(Beginning of LISTED RECORDS)

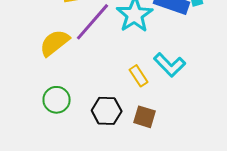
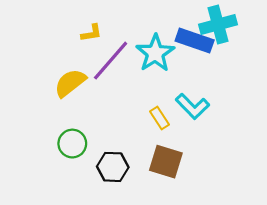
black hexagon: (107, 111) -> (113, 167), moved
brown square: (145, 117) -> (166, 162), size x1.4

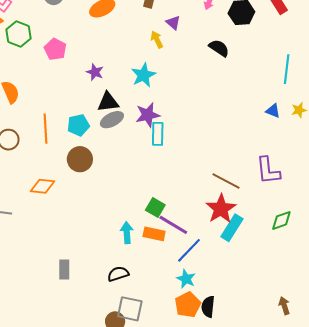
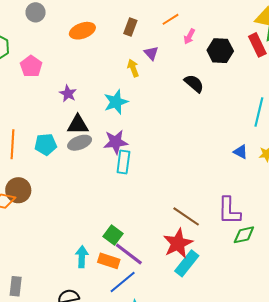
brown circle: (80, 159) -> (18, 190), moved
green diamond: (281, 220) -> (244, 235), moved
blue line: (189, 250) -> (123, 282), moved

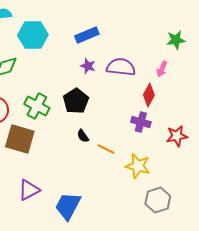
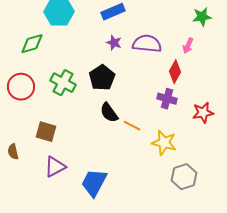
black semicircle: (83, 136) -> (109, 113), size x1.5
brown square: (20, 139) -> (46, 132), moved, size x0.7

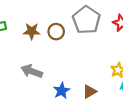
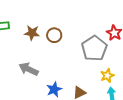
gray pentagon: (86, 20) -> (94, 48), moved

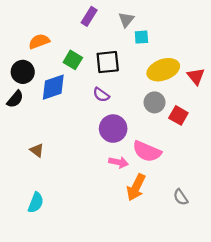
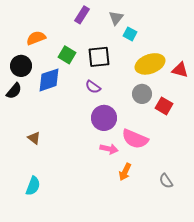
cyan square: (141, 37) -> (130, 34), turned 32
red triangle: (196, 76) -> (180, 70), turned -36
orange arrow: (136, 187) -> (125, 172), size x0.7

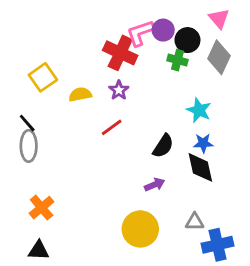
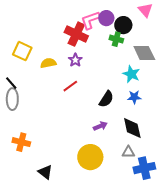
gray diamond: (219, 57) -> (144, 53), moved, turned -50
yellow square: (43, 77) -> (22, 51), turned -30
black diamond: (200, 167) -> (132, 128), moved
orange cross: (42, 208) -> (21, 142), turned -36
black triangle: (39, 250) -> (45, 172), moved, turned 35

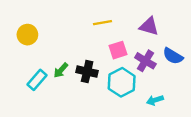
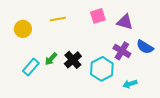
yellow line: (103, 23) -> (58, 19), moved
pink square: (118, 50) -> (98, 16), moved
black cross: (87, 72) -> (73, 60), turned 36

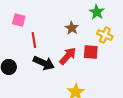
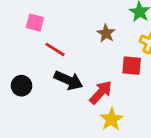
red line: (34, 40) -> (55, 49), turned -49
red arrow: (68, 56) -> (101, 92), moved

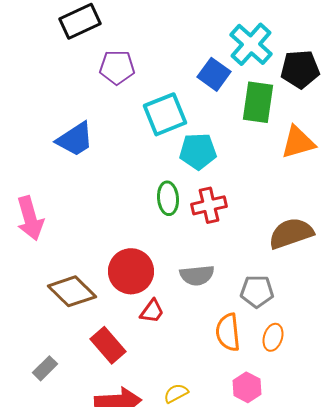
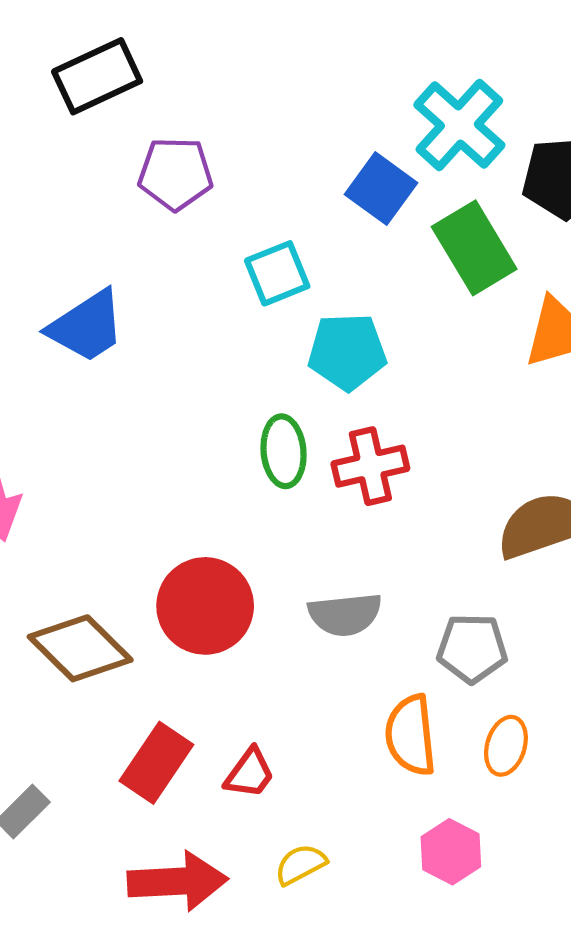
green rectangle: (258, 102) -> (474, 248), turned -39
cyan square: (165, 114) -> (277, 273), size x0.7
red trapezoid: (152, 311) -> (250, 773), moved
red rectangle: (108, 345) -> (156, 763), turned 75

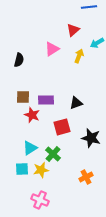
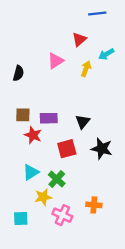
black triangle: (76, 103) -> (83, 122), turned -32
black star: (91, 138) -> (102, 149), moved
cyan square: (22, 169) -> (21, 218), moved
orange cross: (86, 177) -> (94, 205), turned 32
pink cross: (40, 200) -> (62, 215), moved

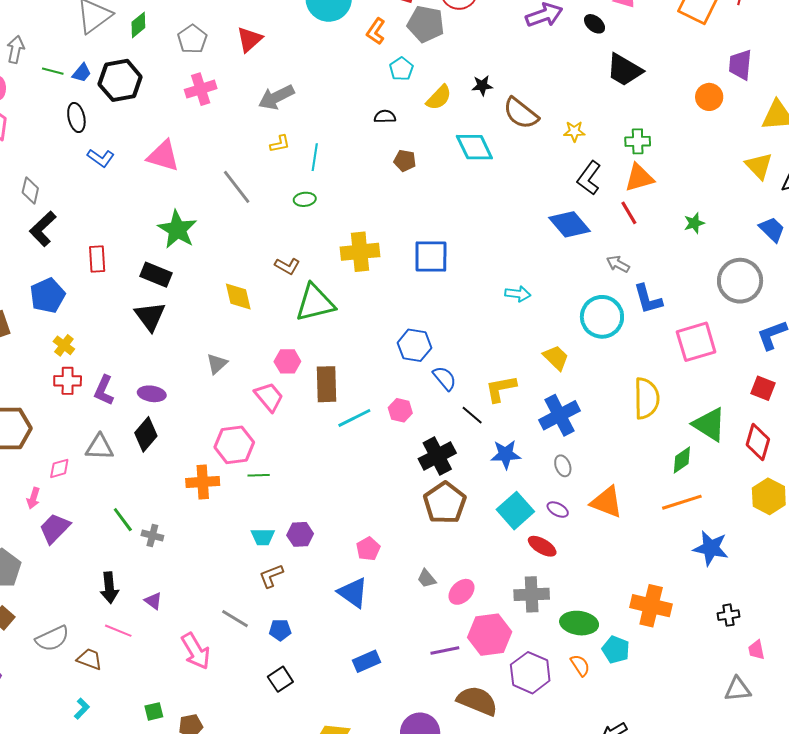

(End of LISTED RECORDS)

* _TO DO_
Scan the records for the word "gray" and copy every line where it is found.

* _FINISHED EXERCISE_
gray pentagon: (86, 20) -> (94, 48), moved
gray diamond: (219, 57) -> (144, 53), moved, turned -50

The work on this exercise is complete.